Collected data entries
++++++++++

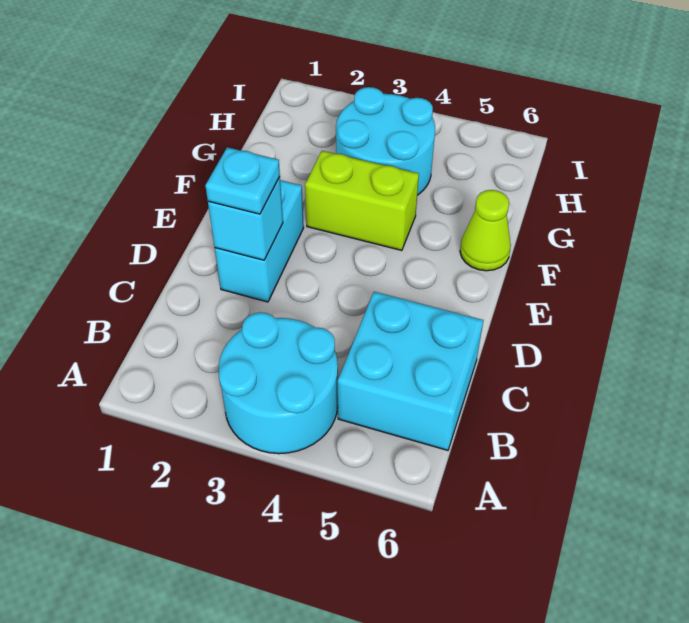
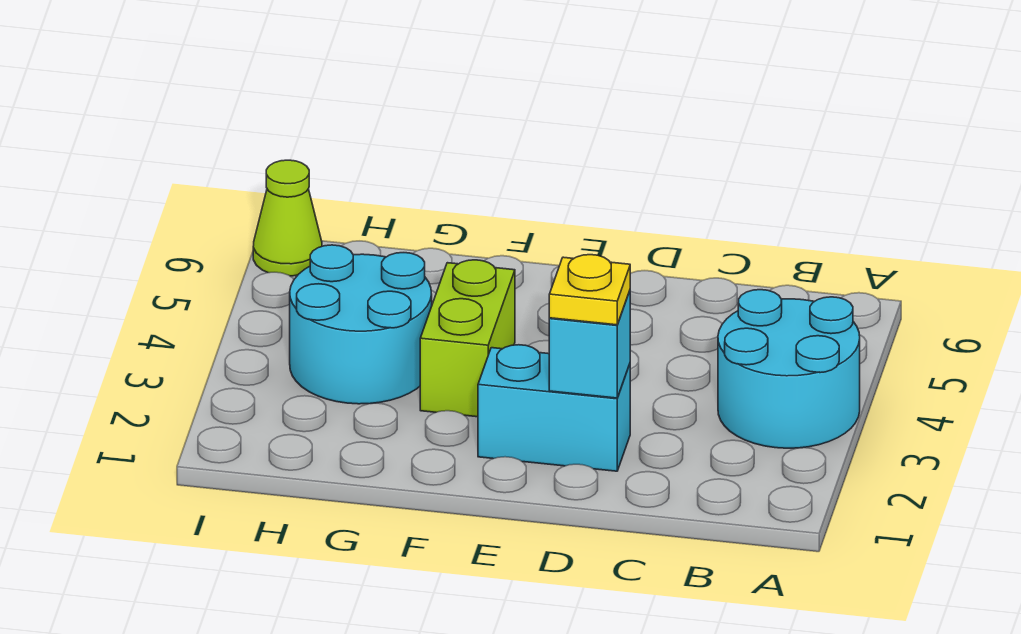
cyan brick B5:C6 level 1 -> none
cyan plate D2 level 3 -> yellow plate D2 level 3
lime cone F6 level 1 -> lime cone I6 level 1

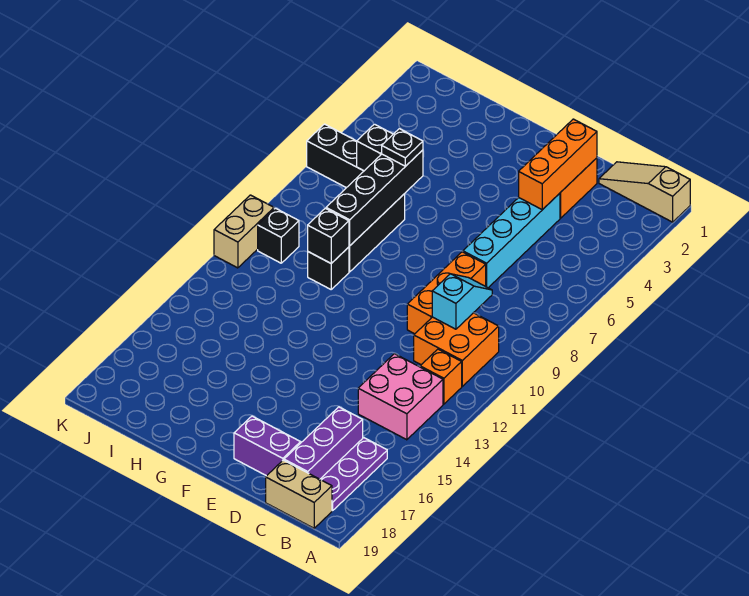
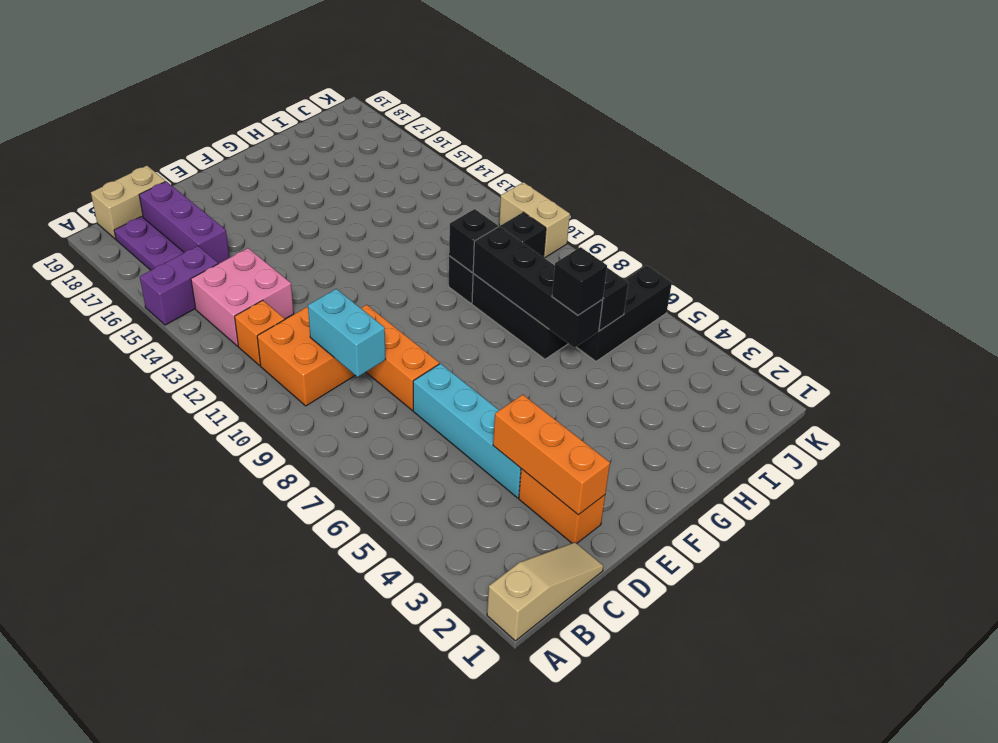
cyan slope C9:C10 level 2 top 10 -> cyan brick C9:C10 level 2
purple brick D18:E18 level 1 -> purple brick A15:B15 level 1
black plate H6 level 3 -> black brick H6 level 3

++++++++++

What to produce
Send back every line above exactly, skipping all pictures.

Output for this task
cyan brick B5:C6 level 1 -> none
cyan plate D2 level 3 -> yellow plate D2 level 3
lime cone F6 level 1 -> lime cone I6 level 1

cyan slope C9:C10 level 2 top 10 -> cyan brick C9:C10 level 2
purple brick D18:E18 level 1 -> purple brick A15:B15 level 1
black plate H6 level 3 -> black brick H6 level 3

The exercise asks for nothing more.